>>>>>

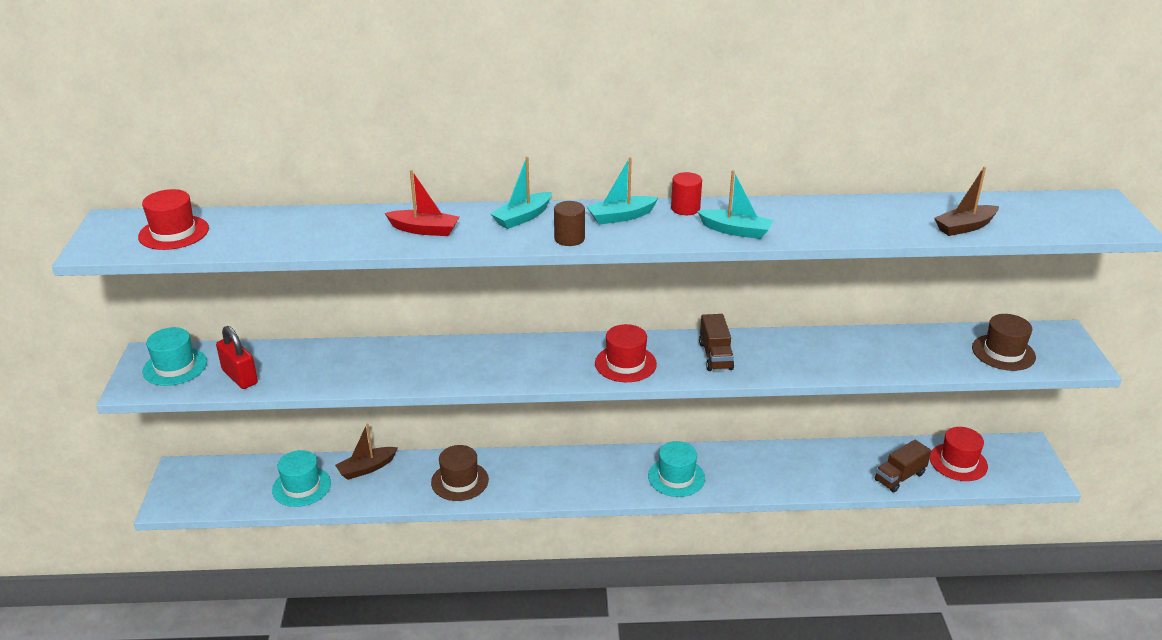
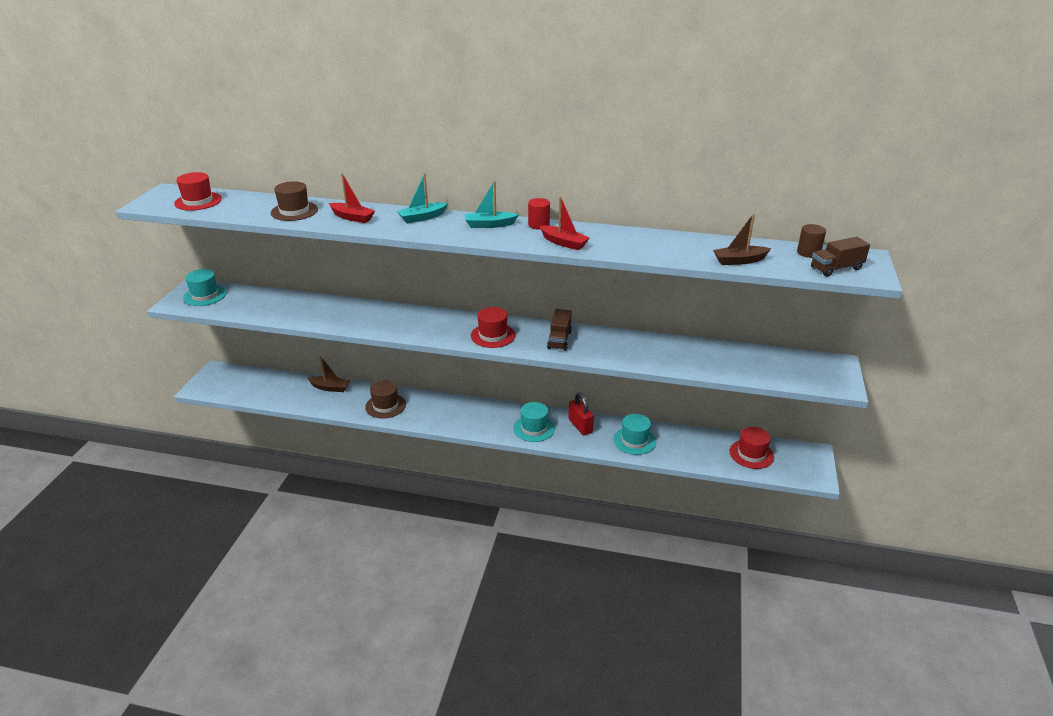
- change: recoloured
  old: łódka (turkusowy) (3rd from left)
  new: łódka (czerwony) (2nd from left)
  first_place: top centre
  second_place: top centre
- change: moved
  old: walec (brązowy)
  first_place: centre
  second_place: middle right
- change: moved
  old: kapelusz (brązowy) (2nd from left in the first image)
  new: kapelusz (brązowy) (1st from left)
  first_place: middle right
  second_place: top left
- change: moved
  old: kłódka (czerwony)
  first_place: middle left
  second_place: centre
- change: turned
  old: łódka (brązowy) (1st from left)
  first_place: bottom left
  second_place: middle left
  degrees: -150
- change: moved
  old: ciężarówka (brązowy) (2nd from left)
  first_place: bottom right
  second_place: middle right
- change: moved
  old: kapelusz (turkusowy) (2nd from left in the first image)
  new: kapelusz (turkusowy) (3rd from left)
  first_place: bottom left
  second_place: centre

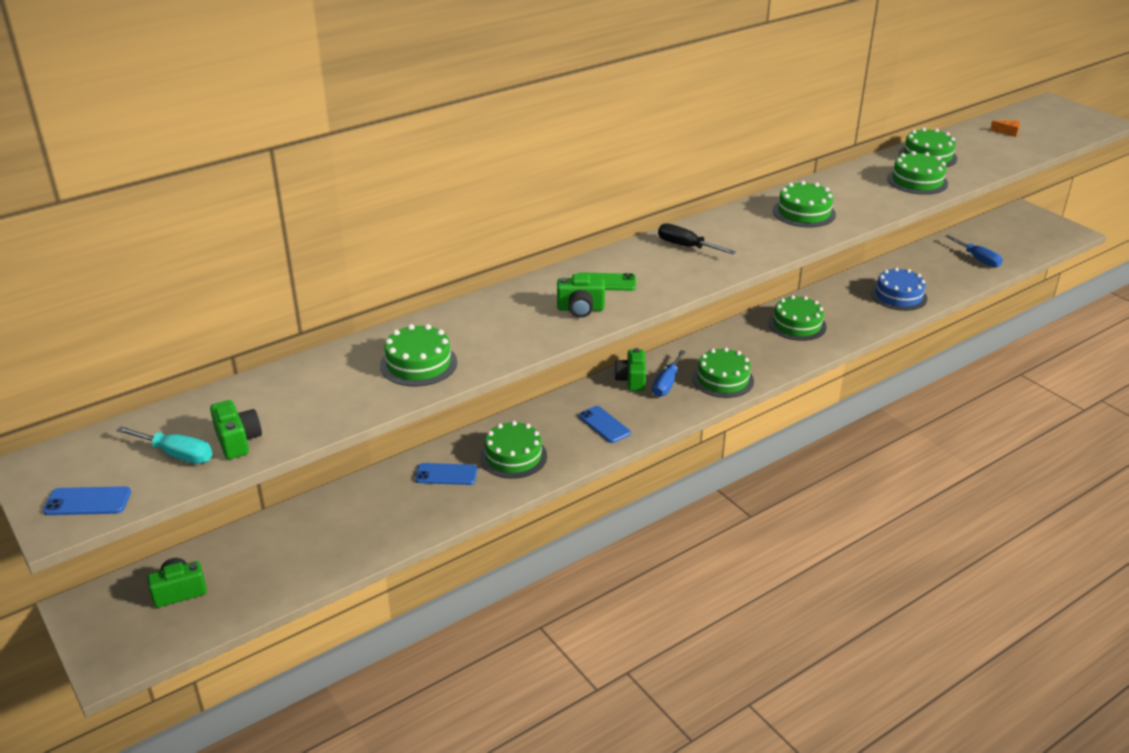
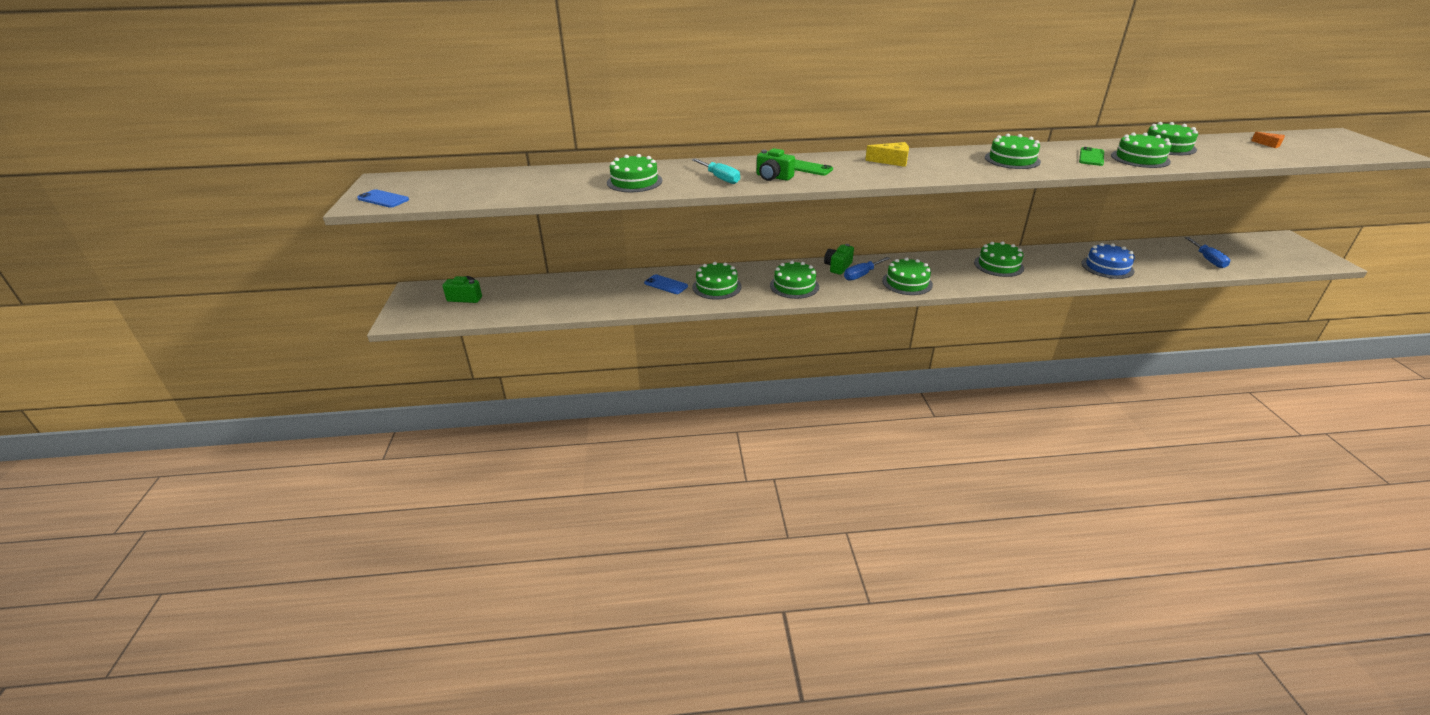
- change: replaced
  old: śrubokręt (czarny)
  new: ser (żółty)
  first_place: top centre
  second_place: top centre
- change: removed
  old: aparat fotograficzny (zielony) (2nd from left)
  first_place: middle left
- change: replaced
  old: telefon (niebieski) (3rd from left)
  new: tort (zielony) (3rd from left)
  first_place: centre
  second_place: centre
- change: moved
  old: śrubokręt (turkusowy)
  first_place: middle left
  second_place: top centre
- change: added
  new: telefon (zielony) (2nd from left)
  second_place: top right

<<<<<

- **EXERCISE AIM**: From start to finish, output the listing exactly, but omit its pictures.

- **TASK ANSWER**:
- change: recoloured
  old: łódka (turkusowy) (3rd from left)
  new: łódka (czerwony) (2nd from left)
  first_place: top centre
  second_place: top centre
- change: moved
  old: walec (brązowy)
  first_place: centre
  second_place: middle right
- change: moved
  old: kapelusz (brązowy) (2nd from left in the first image)
  new: kapelusz (brązowy) (1st from left)
  first_place: middle right
  second_place: top left
- change: moved
  old: kłódka (czerwony)
  first_place: middle left
  second_place: centre
- change: turned
  old: łódka (brązowy) (1st from left)
  first_place: bottom left
  second_place: middle left
  degrees: -150
- change: moved
  old: ciężarówka (brązowy) (2nd from left)
  first_place: bottom right
  second_place: middle right
- change: moved
  old: kapelusz (turkusowy) (2nd from left in the first image)
  new: kapelusz (turkusowy) (3rd from left)
  first_place: bottom left
  second_place: centre

- change: replaced
  old: śrubokręt (czarny)
  new: ser (żółty)
  first_place: top centre
  second_place: top centre
- change: removed
  old: aparat fotograficzny (zielony) (2nd from left)
  first_place: middle left
- change: replaced
  old: telefon (niebieski) (3rd from left)
  new: tort (zielony) (3rd from left)
  first_place: centre
  second_place: centre
- change: moved
  old: śrubokręt (turkusowy)
  first_place: middle left
  second_place: top centre
- change: added
  new: telefon (zielony) (2nd from left)
  second_place: top right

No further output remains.